◆ DATA UNDER STUDY
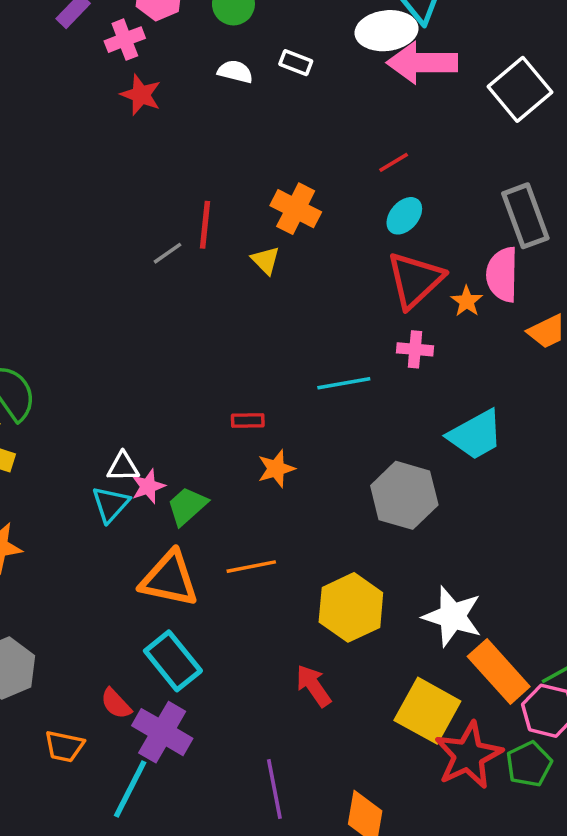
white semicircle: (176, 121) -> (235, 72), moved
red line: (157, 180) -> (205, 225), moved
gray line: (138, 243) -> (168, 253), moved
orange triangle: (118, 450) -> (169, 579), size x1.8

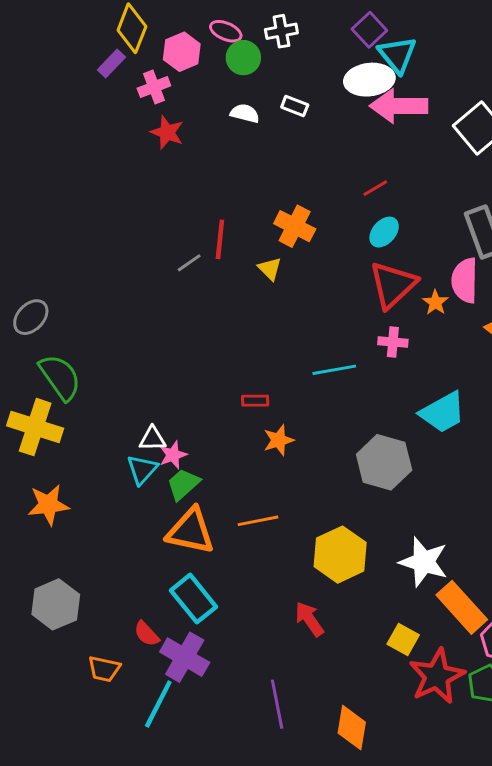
green trapezoid: (187, 506) -> (183, 484), moved
yellow square: (427, 711) -> (403, 640), size x0.6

◆ YOUR OBJECTIVE
Each line from the one that contains "red line: (157, 180) -> (205, 225), moved" to the end of the listing must be quoted exactly; no other line and no picture belongs in the copy.

◆ REPLY
red line: (157, 180) -> (205, 225), moved
gray line: (138, 243) -> (168, 253), moved
orange triangle: (118, 450) -> (169, 579), size x1.8

green trapezoid: (187, 506) -> (183, 484), moved
yellow square: (427, 711) -> (403, 640), size x0.6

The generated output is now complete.